Start of Dataset

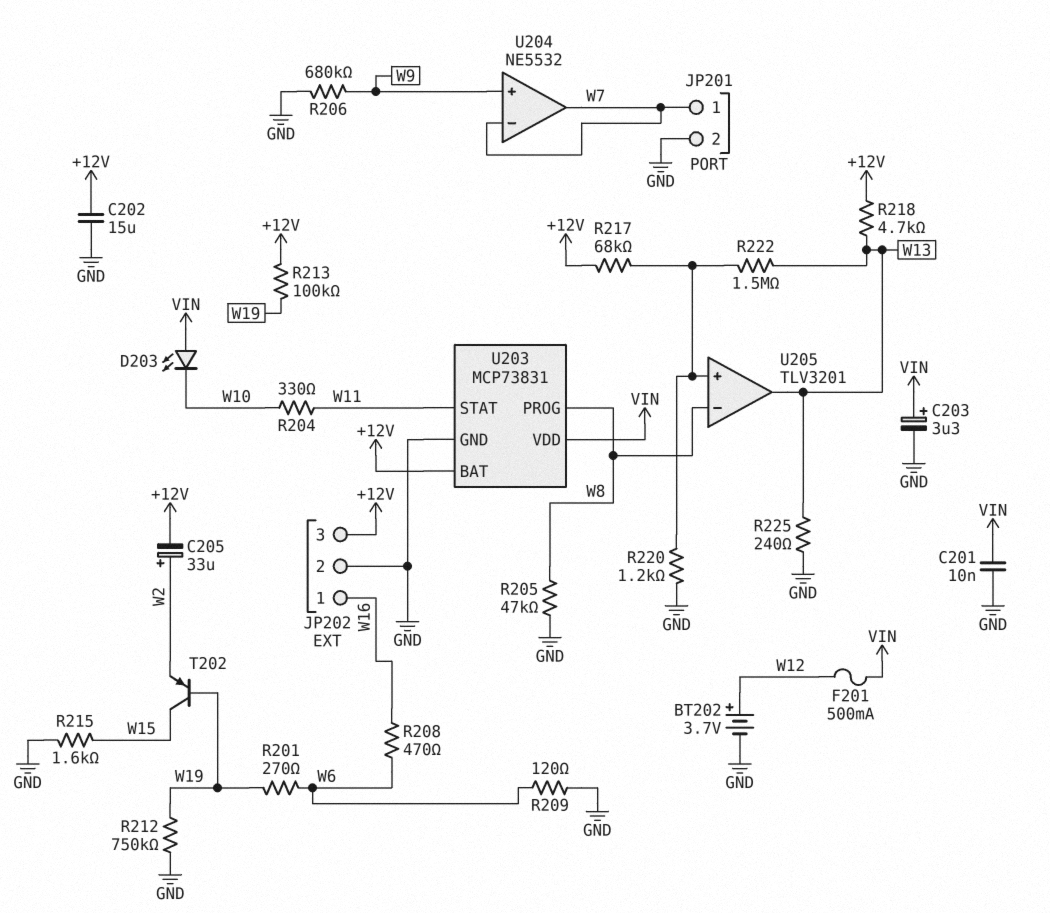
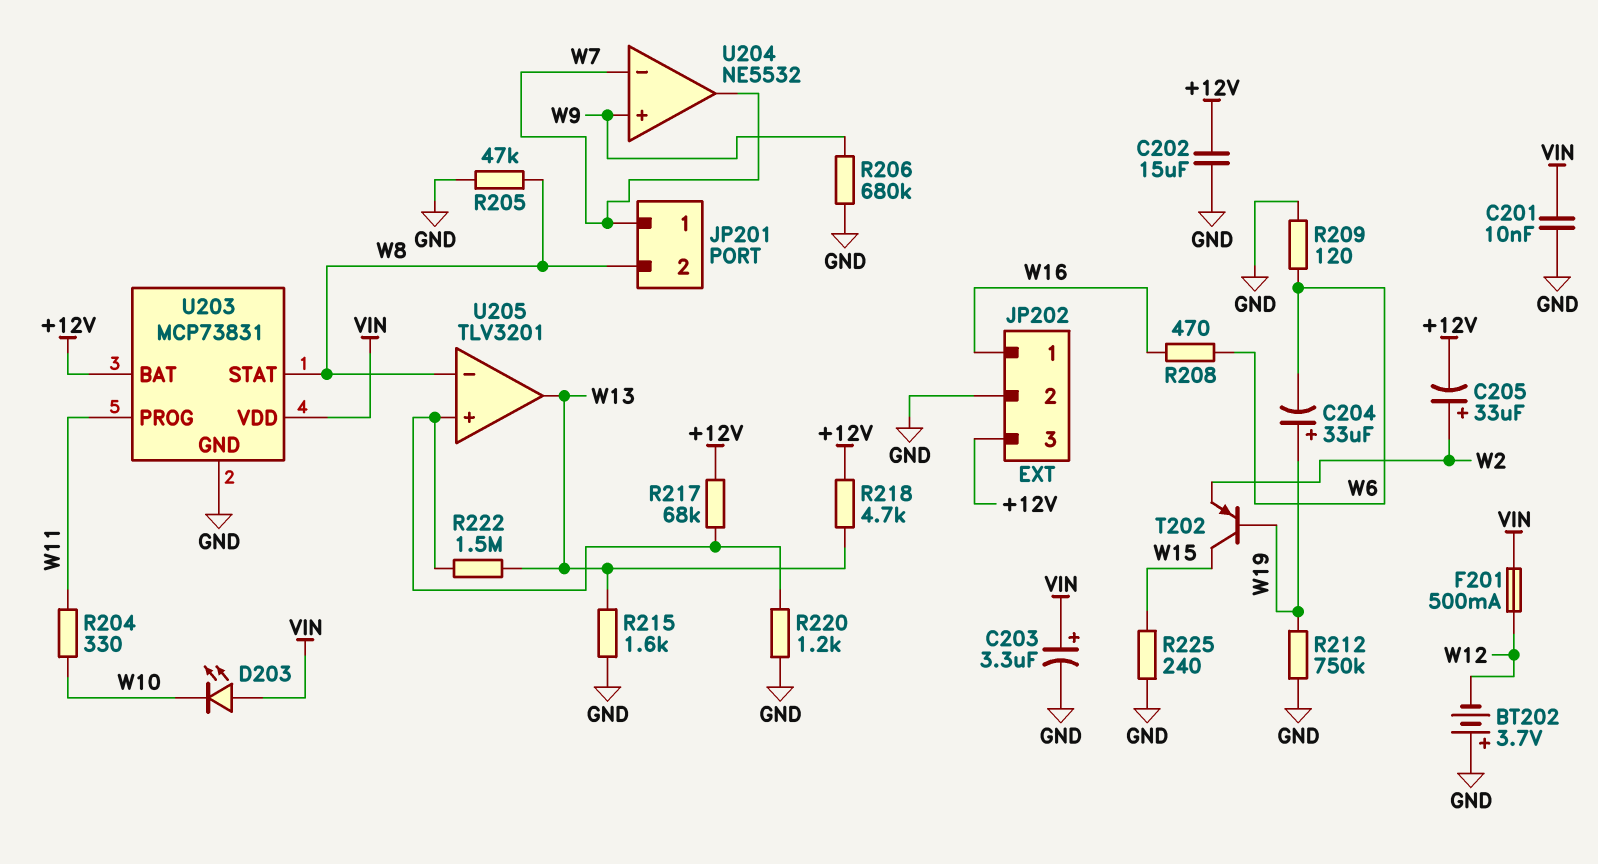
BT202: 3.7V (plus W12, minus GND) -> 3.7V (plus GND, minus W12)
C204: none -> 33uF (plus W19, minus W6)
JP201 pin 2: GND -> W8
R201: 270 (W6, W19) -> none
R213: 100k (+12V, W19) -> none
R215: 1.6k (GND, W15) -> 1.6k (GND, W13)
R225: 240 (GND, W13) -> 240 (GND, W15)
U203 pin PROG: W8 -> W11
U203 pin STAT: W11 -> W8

End of Dataset
Start of Dataset

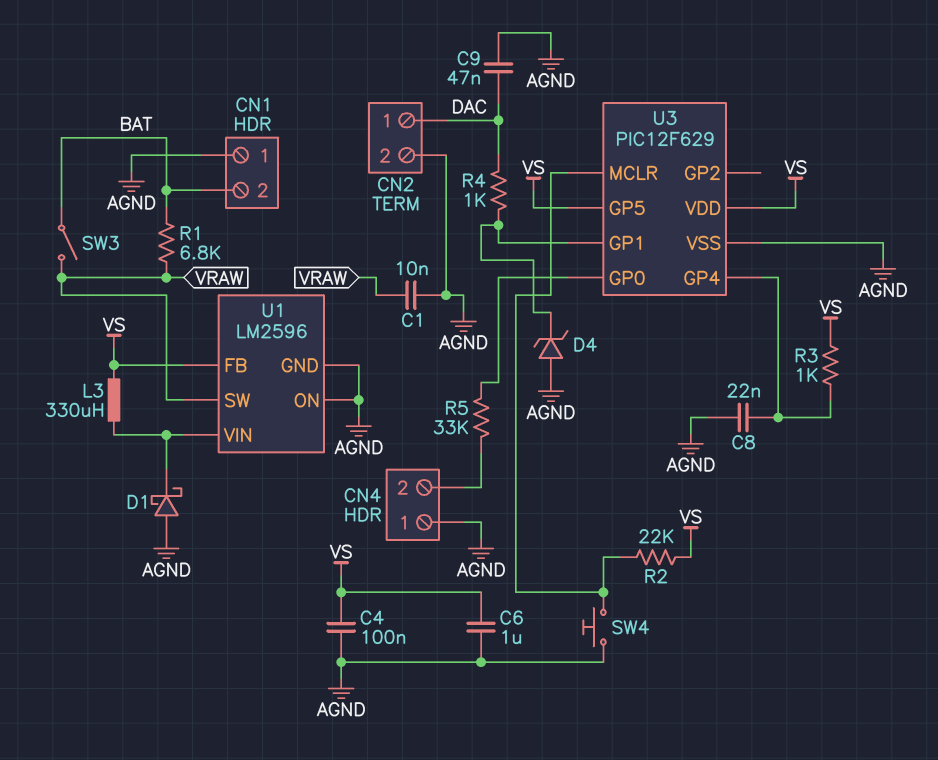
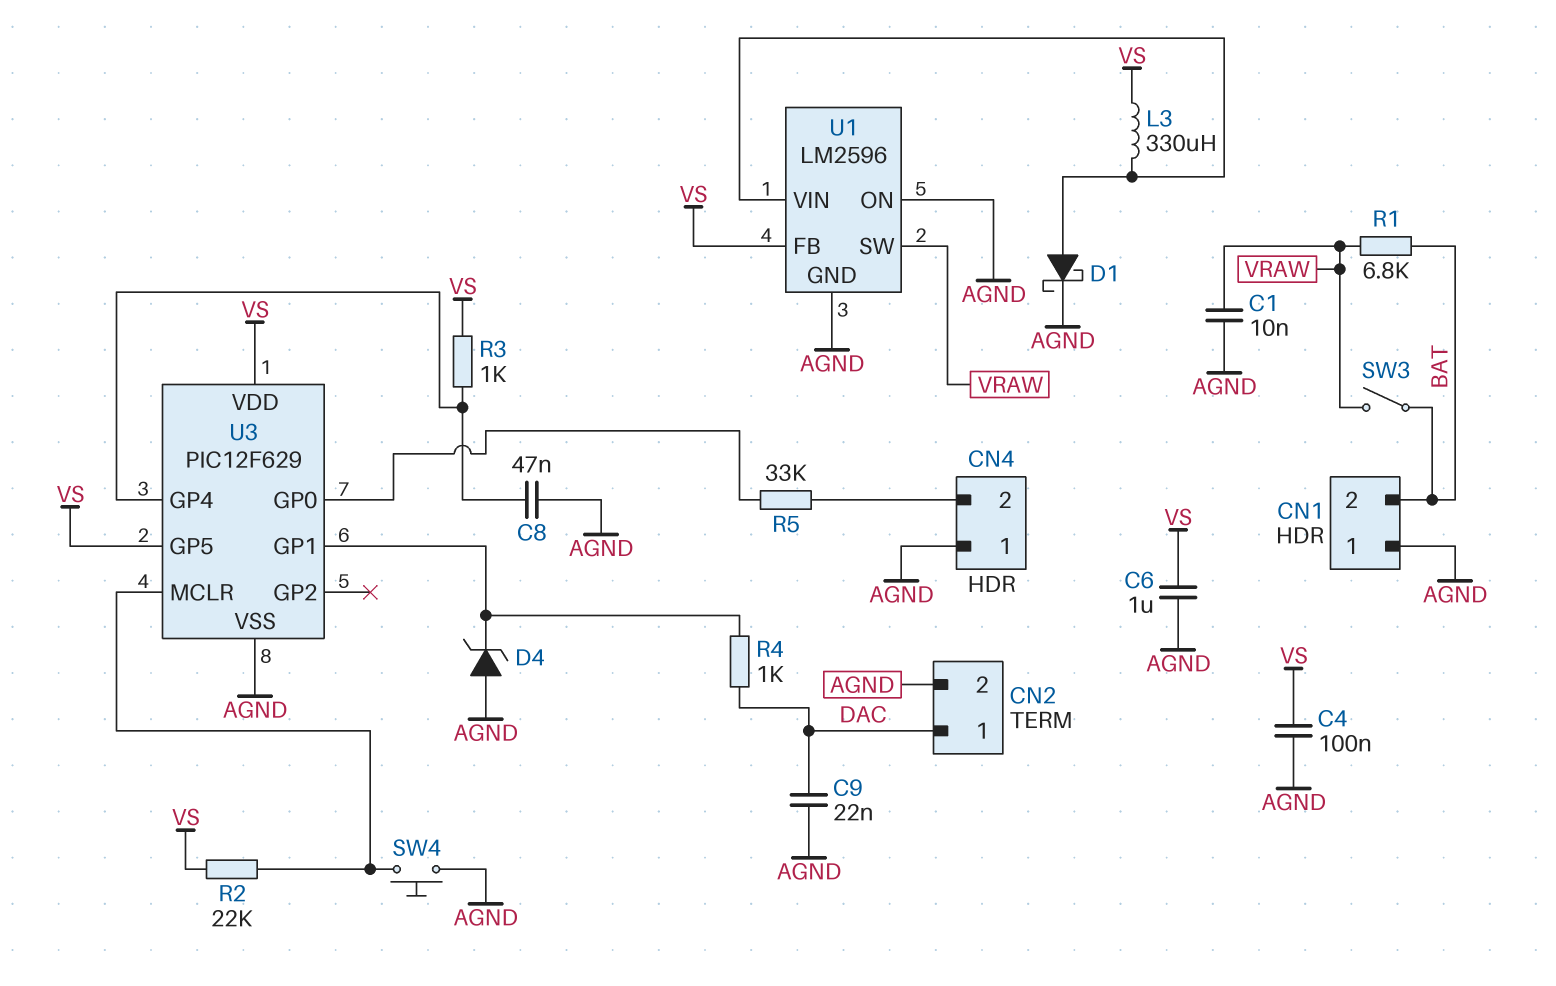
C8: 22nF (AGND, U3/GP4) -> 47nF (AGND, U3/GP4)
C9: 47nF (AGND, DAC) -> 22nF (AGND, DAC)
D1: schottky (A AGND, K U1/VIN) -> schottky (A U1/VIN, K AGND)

End of Dataset
Start of Dataset

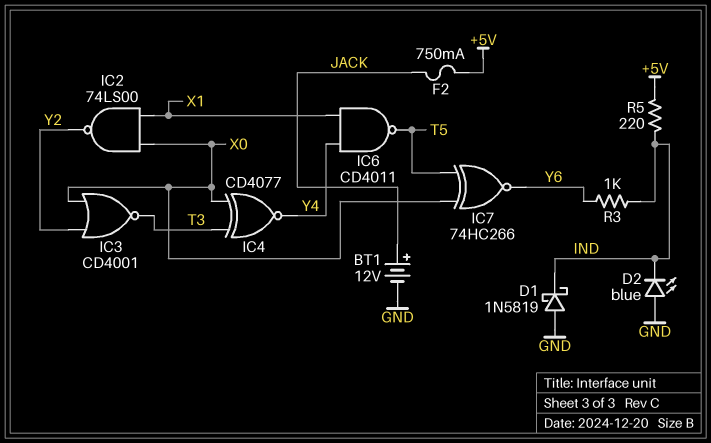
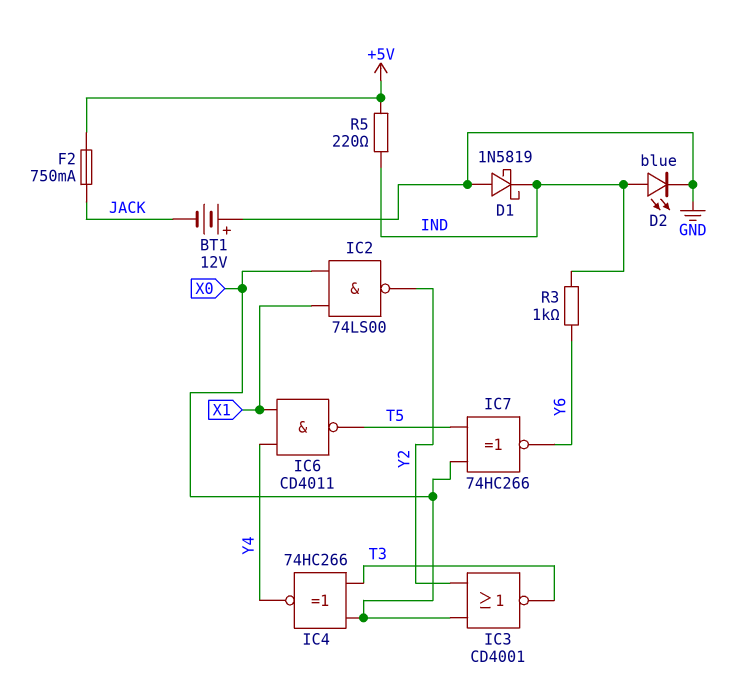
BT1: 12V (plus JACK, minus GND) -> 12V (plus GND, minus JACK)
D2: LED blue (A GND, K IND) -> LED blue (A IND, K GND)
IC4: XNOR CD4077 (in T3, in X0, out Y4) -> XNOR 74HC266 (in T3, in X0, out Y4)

End of Dataset

*Aim of the task:*
When you reach the line containing "BT202: 3.7V (plus" in the data above, start copying exactly, and stop after the line containing "U203 pin STAT: W11 -> W8".

*Solution to this exercise:*
BT202: 3.7V (plus W12, minus GND) -> 3.7V (plus GND, minus W12)
C204: none -> 33uF (plus W19, minus W6)
JP201 pin 2: GND -> W8
R201: 270 (W6, W19) -> none
R213: 100k (+12V, W19) -> none
R215: 1.6k (GND, W15) -> 1.6k (GND, W13)
R225: 240 (GND, W13) -> 240 (GND, W15)
U203 pin PROG: W8 -> W11
U203 pin STAT: W11 -> W8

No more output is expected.